| To-do item |
Please give back an exact reproduction of the lines from the one with "door: (113, 94) -> (146, 144), moved" through the end of the entries below, and no others.
*** Records supplied ***
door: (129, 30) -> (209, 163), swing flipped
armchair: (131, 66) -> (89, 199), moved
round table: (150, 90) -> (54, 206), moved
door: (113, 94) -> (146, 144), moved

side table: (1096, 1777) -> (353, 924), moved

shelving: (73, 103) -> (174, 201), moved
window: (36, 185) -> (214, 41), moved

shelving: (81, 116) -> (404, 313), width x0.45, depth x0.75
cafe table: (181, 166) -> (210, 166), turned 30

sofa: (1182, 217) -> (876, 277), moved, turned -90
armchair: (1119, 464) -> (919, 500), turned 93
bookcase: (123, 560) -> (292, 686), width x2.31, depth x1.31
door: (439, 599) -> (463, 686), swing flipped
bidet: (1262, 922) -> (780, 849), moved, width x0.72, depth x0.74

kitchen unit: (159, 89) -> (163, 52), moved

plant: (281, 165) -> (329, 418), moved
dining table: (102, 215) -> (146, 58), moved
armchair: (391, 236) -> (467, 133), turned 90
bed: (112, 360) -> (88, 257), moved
***
| Solution for this problem |
door: (113, 94) -> (146, 144), moved

side table: (1096, 1777) -> (353, 924), moved

shelving: (73, 103) -> (174, 201), moved
window: (36, 185) -> (214, 41), moved

shelving: (81, 116) -> (404, 313), width x0.45, depth x0.75
cafe table: (181, 166) -> (210, 166), turned 30

sofa: (1182, 217) -> (876, 277), moved, turned -90
armchair: (1119, 464) -> (919, 500), turned 93
bookcase: (123, 560) -> (292, 686), width x2.31, depth x1.31
door: (439, 599) -> (463, 686), swing flipped
bidet: (1262, 922) -> (780, 849), moved, width x0.72, depth x0.74

kitchen unit: (159, 89) -> (163, 52), moved

plant: (281, 165) -> (329, 418), moved
dining table: (102, 215) -> (146, 58), moved
armchair: (391, 236) -> (467, 133), turned 90
bed: (112, 360) -> (88, 257), moved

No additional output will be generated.